### Exercise instructions
At the line containing "D2: none -> schottky BAT85 (A 0V, K VCC)", start repeating the entries exactly, and continue through the last line.

### Entries provided
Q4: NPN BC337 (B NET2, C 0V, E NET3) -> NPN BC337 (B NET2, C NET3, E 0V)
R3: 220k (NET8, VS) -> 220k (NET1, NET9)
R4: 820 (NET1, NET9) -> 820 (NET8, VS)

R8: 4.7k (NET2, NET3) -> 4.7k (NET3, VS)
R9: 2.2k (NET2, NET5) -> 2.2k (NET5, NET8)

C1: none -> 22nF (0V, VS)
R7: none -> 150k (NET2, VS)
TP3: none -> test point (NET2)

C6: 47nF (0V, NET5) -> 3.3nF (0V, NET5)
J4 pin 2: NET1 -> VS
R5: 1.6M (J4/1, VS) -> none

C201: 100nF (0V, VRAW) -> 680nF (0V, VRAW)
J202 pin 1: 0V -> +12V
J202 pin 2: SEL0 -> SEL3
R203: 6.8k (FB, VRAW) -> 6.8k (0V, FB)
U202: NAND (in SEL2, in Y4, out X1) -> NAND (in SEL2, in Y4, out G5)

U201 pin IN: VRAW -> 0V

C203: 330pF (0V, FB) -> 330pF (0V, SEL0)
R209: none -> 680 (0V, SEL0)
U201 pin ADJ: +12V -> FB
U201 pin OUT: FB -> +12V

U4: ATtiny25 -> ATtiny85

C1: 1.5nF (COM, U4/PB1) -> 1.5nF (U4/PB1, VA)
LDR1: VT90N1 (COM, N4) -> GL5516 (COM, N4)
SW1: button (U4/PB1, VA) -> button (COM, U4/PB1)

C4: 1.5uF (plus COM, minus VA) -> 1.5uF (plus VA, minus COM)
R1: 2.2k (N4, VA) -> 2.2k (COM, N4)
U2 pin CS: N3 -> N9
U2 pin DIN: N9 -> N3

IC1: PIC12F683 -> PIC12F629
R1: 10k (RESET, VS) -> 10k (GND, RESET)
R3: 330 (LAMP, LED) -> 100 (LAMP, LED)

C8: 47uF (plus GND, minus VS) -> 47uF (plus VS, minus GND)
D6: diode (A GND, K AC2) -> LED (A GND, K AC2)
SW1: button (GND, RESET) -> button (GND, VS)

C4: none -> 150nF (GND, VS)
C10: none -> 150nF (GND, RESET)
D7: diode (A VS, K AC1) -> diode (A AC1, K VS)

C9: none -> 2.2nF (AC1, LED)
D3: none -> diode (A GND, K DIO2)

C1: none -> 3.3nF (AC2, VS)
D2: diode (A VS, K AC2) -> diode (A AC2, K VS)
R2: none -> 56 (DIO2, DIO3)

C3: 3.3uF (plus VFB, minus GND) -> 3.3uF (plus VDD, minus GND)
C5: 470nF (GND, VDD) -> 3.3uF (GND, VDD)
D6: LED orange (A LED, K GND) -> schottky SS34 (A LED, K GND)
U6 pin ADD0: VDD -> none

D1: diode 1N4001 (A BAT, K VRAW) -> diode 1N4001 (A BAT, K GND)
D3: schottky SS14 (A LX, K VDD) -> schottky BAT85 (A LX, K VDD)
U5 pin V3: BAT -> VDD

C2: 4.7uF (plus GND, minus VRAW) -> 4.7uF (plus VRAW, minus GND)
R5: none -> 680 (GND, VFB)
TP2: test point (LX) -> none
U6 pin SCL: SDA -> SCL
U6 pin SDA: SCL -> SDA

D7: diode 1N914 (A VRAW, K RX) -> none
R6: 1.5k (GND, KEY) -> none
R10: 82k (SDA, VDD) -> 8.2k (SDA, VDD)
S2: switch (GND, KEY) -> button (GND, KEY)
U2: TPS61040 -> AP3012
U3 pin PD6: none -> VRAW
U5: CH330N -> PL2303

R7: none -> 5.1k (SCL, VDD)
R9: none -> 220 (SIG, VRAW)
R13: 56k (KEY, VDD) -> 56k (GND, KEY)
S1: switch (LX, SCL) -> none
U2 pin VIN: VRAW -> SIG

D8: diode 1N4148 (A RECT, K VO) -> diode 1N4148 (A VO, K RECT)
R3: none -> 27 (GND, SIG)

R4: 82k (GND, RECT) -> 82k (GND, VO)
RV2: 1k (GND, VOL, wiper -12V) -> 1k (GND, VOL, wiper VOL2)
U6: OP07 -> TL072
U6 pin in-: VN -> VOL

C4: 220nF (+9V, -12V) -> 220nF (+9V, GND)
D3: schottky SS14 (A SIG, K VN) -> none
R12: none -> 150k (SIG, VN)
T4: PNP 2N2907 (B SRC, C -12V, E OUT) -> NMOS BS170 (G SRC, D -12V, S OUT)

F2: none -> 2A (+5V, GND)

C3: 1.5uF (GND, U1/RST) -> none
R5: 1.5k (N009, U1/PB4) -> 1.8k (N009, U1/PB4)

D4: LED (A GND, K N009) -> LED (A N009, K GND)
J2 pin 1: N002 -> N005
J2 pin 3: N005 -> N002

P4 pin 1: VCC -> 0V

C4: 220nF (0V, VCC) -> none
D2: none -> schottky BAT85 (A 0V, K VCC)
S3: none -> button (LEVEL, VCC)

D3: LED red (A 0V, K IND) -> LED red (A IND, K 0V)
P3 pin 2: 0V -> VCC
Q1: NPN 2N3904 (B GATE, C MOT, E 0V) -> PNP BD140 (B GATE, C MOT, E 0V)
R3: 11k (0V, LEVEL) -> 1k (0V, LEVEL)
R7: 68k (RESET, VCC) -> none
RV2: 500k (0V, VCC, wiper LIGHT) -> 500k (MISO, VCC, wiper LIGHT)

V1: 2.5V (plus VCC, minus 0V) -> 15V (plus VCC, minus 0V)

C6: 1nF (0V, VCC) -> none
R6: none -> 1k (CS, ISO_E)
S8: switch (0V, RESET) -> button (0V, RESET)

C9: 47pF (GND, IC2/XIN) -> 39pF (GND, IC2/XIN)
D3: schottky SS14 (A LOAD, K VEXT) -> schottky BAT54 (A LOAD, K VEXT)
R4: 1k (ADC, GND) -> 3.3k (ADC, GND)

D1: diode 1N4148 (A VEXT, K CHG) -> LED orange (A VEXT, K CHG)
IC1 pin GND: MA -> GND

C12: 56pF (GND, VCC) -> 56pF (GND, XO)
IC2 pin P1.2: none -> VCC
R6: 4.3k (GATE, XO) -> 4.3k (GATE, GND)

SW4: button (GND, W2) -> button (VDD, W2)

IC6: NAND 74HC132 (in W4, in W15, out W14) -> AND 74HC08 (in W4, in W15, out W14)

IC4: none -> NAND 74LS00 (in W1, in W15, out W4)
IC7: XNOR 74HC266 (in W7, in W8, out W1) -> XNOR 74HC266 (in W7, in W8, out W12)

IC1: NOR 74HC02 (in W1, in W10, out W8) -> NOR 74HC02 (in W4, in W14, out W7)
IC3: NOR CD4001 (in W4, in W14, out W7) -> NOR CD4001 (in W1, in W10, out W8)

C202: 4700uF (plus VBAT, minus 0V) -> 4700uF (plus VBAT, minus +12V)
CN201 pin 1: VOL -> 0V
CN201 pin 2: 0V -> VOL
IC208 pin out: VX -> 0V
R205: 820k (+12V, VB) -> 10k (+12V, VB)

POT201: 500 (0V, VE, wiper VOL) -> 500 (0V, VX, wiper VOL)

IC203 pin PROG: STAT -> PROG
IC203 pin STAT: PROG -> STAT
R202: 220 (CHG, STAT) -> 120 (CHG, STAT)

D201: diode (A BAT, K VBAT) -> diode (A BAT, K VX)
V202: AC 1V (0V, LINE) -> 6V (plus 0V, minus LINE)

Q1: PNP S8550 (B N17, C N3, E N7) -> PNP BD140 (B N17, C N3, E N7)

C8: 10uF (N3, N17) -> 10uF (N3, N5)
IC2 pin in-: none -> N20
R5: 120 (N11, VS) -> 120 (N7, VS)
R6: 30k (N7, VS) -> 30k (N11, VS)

### Solution to this exercise
D2: none -> schottky BAT85 (A 0V, K VCC)
S3: none -> button (LEVEL, VCC)

D3: LED red (A 0V, K IND) -> LED red (A IND, K 0V)
P3 pin 2: 0V -> VCC
Q1: NPN 2N3904 (B GATE, C MOT, E 0V) -> PNP BD140 (B GATE, C MOT, E 0V)
R3: 11k (0V, LEVEL) -> 1k (0V, LEVEL)
R7: 68k (RESET, VCC) -> none
RV2: 500k (0V, VCC, wiper LIGHT) -> 500k (MISO, VCC, wiper LIGHT)

V1: 2.5V (plus VCC, minus 0V) -> 15V (plus VCC, minus 0V)

C6: 1nF (0V, VCC) -> none
R6: none -> 1k (CS, ISO_E)
S8: switch (0V, RESET) -> button (0V, RESET)

C9: 47pF (GND, IC2/XIN) -> 39pF (GND, IC2/XIN)
D3: schottky SS14 (A LOAD, K VEXT) -> schottky BAT54 (A LOAD, K VEXT)
R4: 1k (ADC, GND) -> 3.3k (ADC, GND)

D1: diode 1N4148 (A VEXT, K CHG) -> LED orange (A VEXT, K CHG)
IC1 pin GND: MA -> GND

C12: 56pF (GND, VCC) -> 56pF (GND, XO)
IC2 pin P1.2: none -> VCC
R6: 4.3k (GATE, XO) -> 4.3k (GATE, GND)

SW4: button (GND, W2) -> button (VDD, W2)

IC6: NAND 74HC132 (in W4, in W15, out W14) -> AND 74HC08 (in W4, in W15, out W14)

IC4: none -> NAND 74LS00 (in W1, in W15, out W4)
IC7: XNOR 74HC266 (in W7, in W8, out W1) -> XNOR 74HC266 (in W7, in W8, out W12)

IC1: NOR 74HC02 (in W1, in W10, out W8) -> NOR 74HC02 (in W4, in W14, out W7)
IC3: NOR CD4001 (in W4, in W14, out W7) -> NOR CD4001 (in W1, in W10, out W8)

C202: 4700uF (plus VBAT, minus 0V) -> 4700uF (plus VBAT, minus +12V)
CN201 pin 1: VOL -> 0V
CN201 pin 2: 0V -> VOL
IC208 pin out: VX -> 0V
R205: 820k (+12V, VB) -> 10k (+12V, VB)

POT201: 500 (0V, VE, wiper VOL) -> 500 (0V, VX, wiper VOL)

IC203 pin PROG: STAT -> PROG
IC203 pin STAT: PROG -> STAT
R202: 220 (CHG, STAT) -> 120 (CHG, STAT)

D201: diode (A BAT, K VBAT) -> diode (A BAT, K VX)
V202: AC 1V (0V, LINE) -> 6V (plus 0V, minus LINE)

Q1: PNP S8550 (B N17, C N3, E N7) -> PNP BD140 (B N17, C N3, E N7)

C8: 10uF (N3, N17) -> 10uF (N3, N5)
IC2 pin in-: none -> N20
R5: 120 (N11, VS) -> 120 (N7, VS)
R6: 30k (N7, VS) -> 30k (N11, VS)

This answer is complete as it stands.